Assignment: Output, exactly and in full, only the lines from the one containing "TFT pin DC: GP5 -> GP4" to the last line of the data. Pictures should not appear.

━━ Records shown ━━

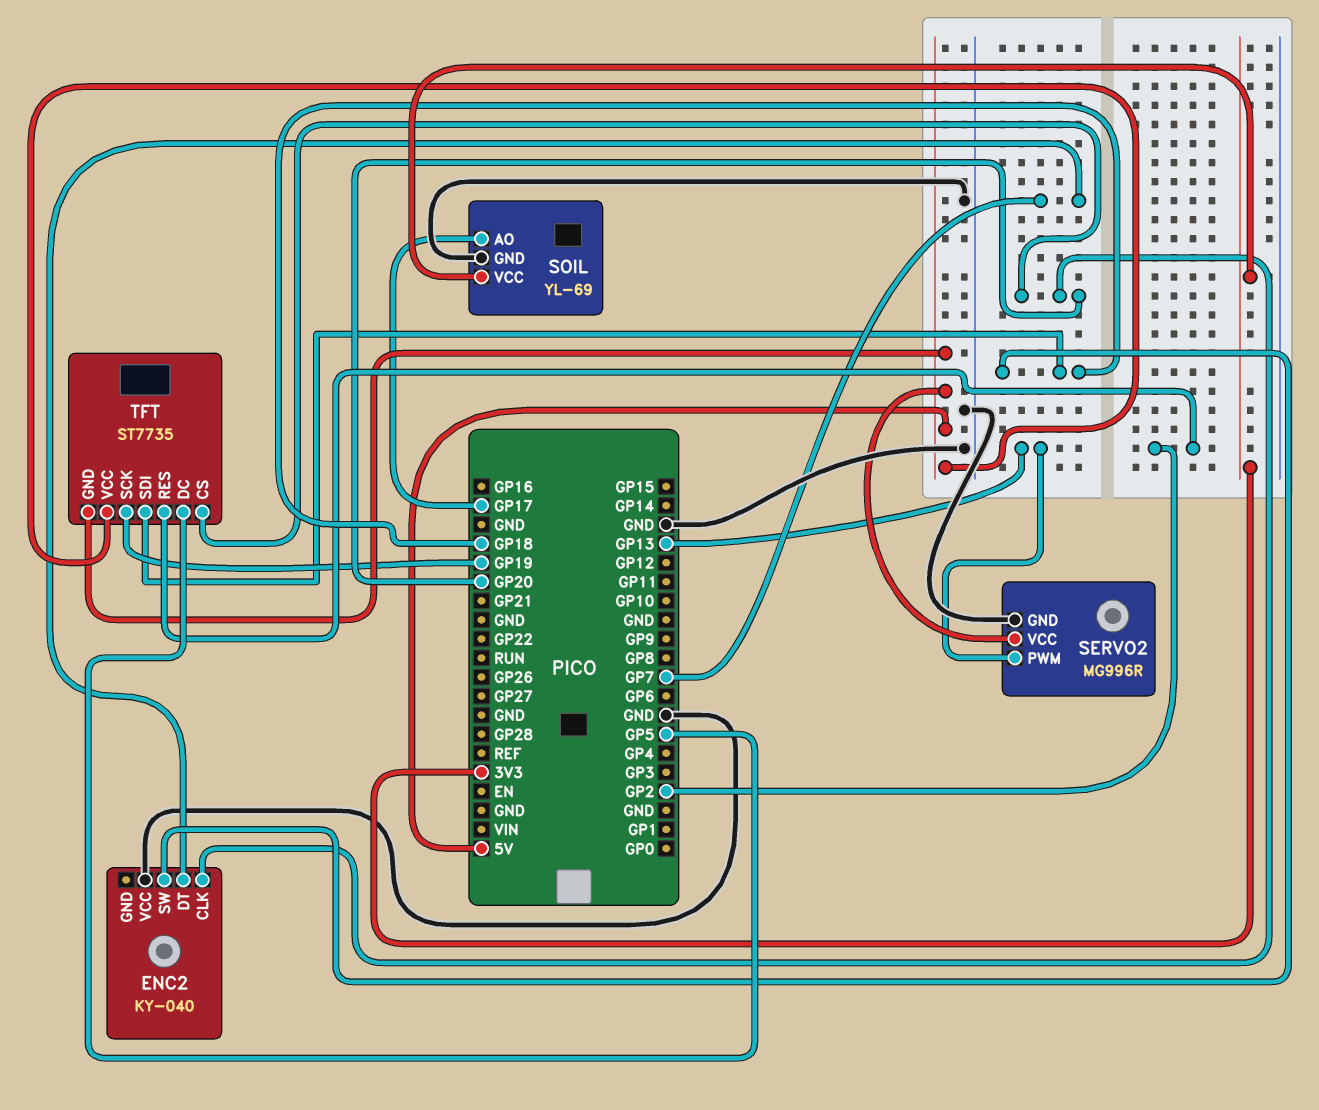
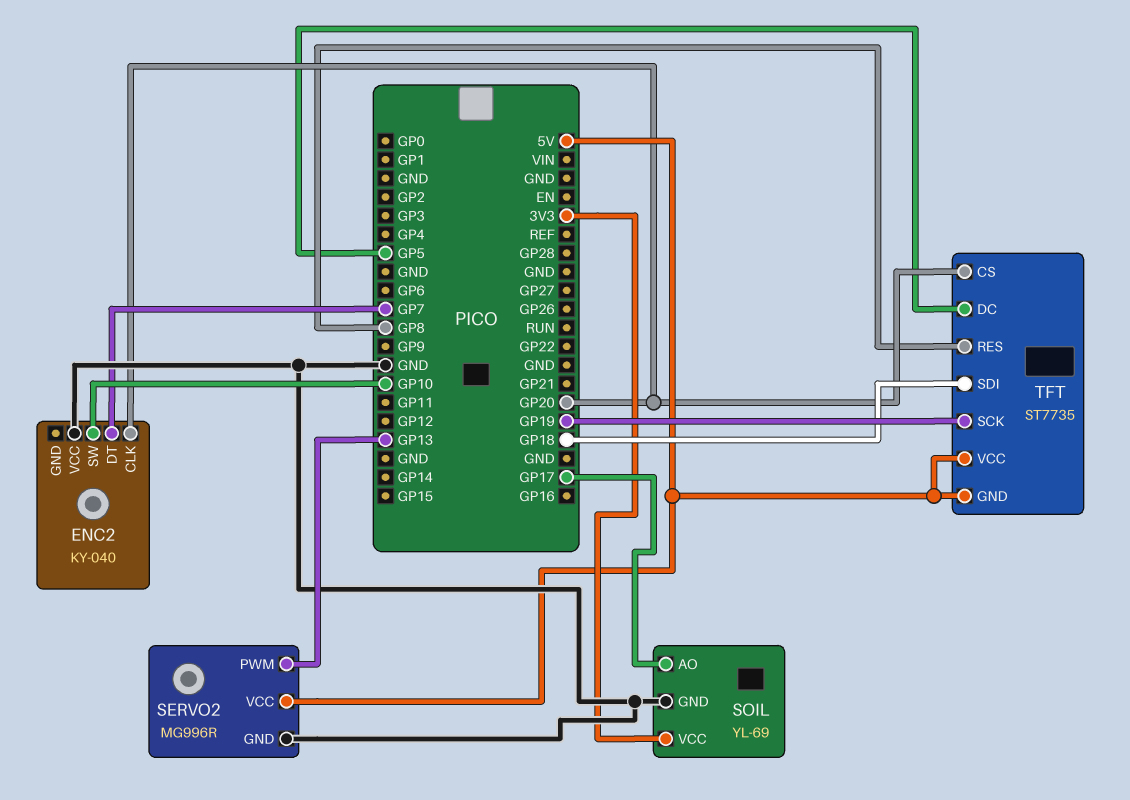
ENC2 pin SW: GP18 -> GP10
TFT pin RES: GP2 -> GP8

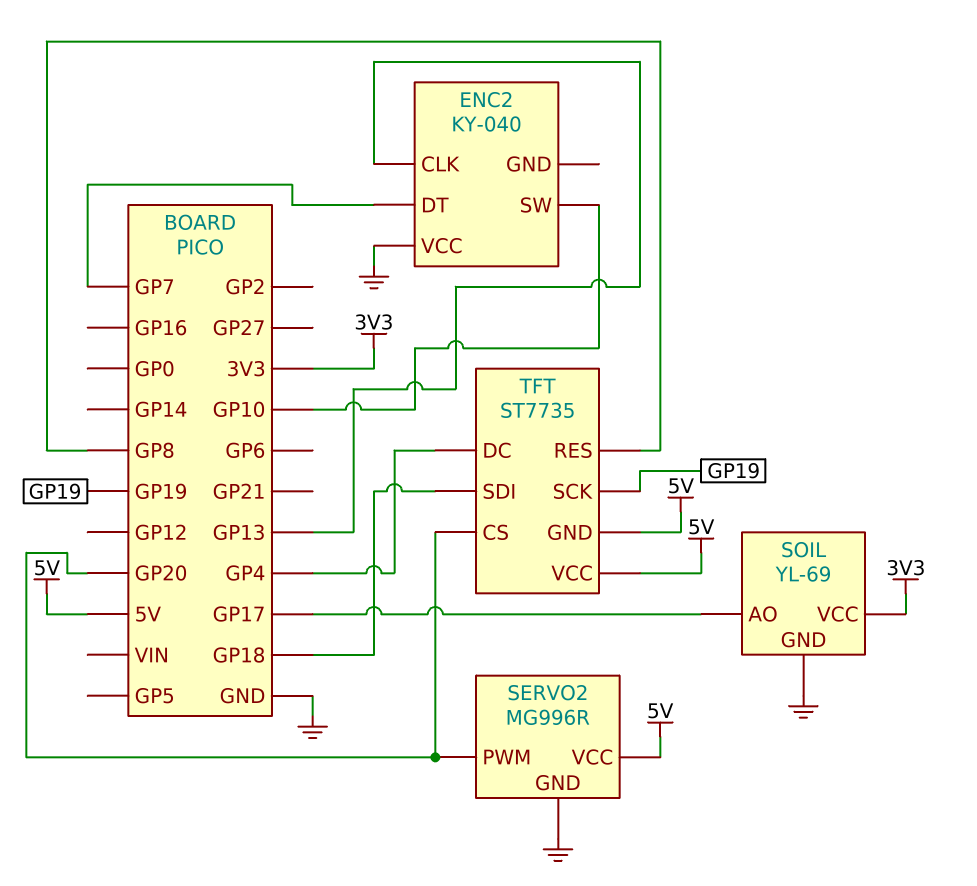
ENC2 pin CLK: GP20 -> GP13
SERVO2 pin PWM: GP13 -> GP20
TFT pin DC: GP5 -> GP4

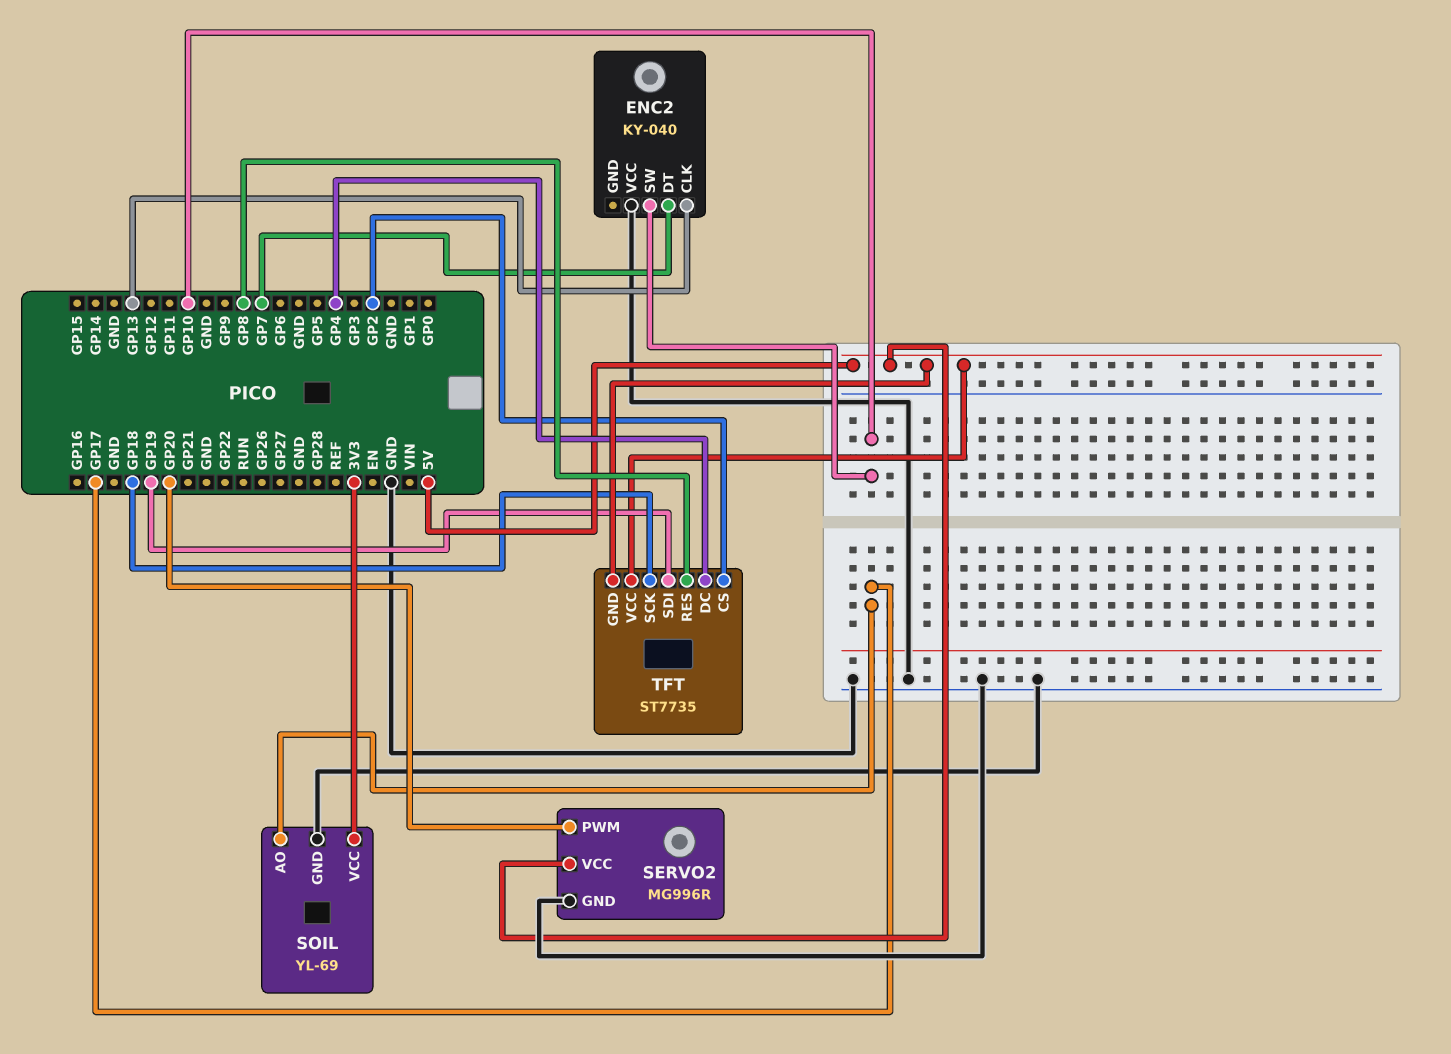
TFT pin CS: GP20 -> GP2
TFT pin SCK: GP19 -> GP18
TFT pin SDI: GP18 -> GP19

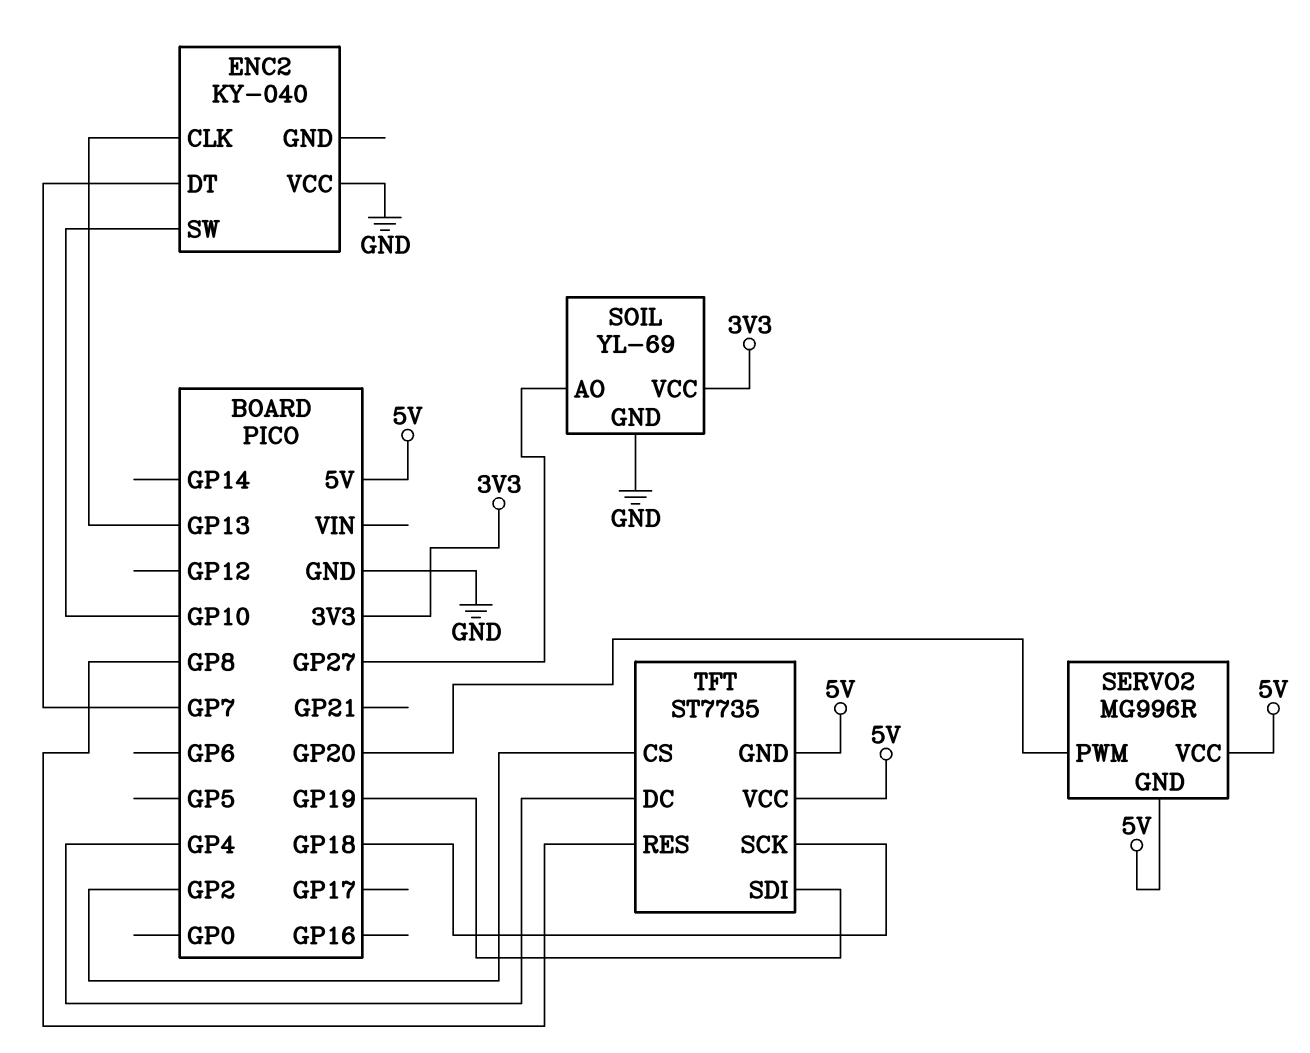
SERVO2 pin GND: GND -> 5V
SOIL pin AO: GP17 -> GP27

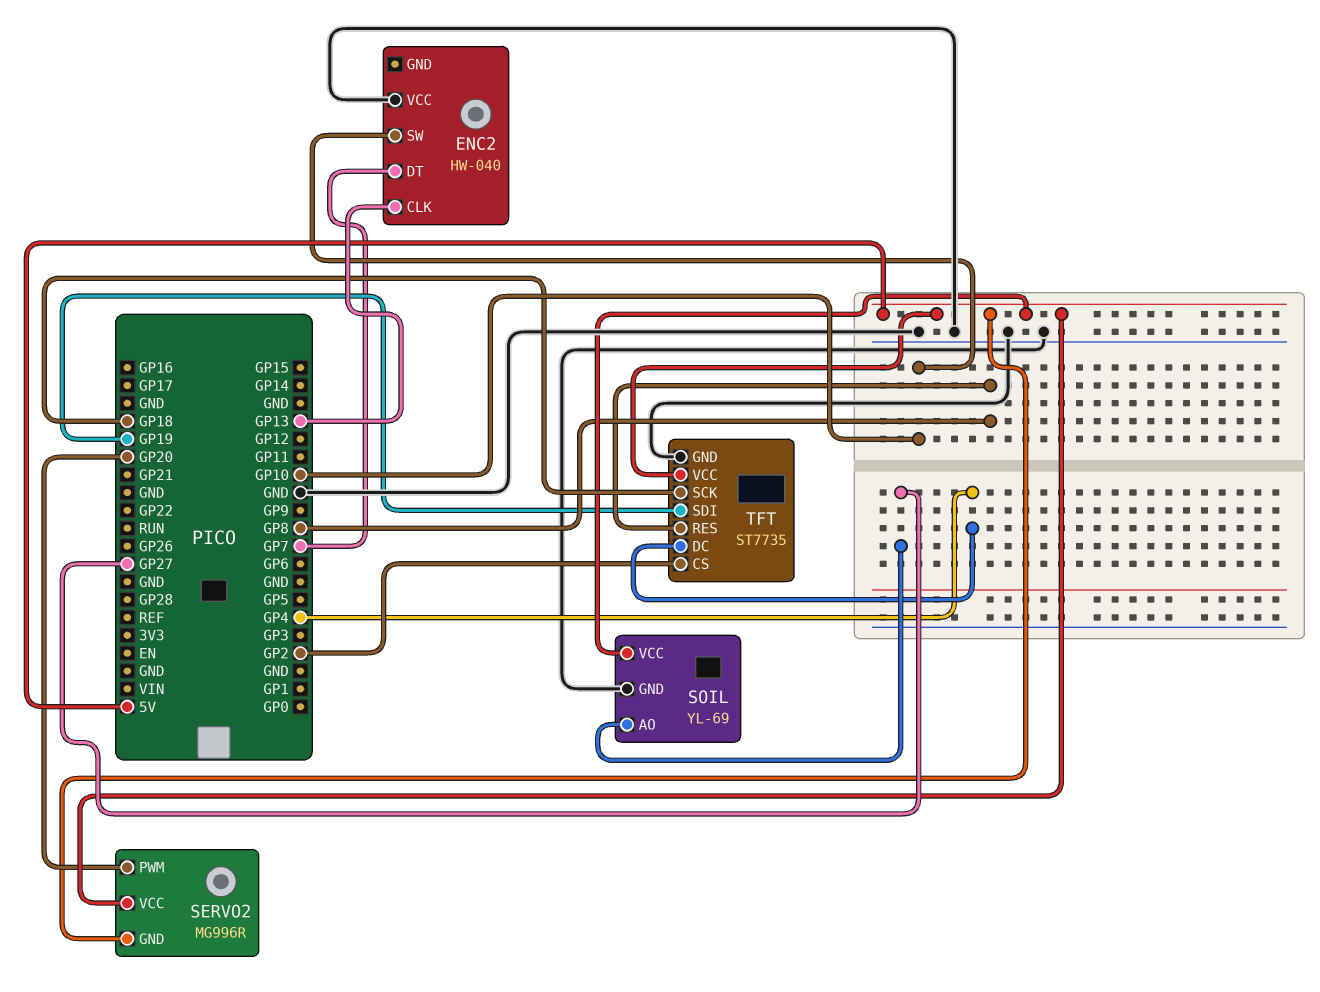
ENC2: KY-040 -> HW-040
SOIL pin VCC: 3V3 -> 5V
TFT pin GND: 5V -> GND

━━━

Answer to this problem:
TFT pin DC: GP5 -> GP4

TFT pin CS: GP20 -> GP2
TFT pin SCK: GP19 -> GP18
TFT pin SDI: GP18 -> GP19

SERVO2 pin GND: GND -> 5V
SOIL pin AO: GP17 -> GP27

ENC2: KY-040 -> HW-040
SOIL pin VCC: 3V3 -> 5V
TFT pin GND: 5V -> GND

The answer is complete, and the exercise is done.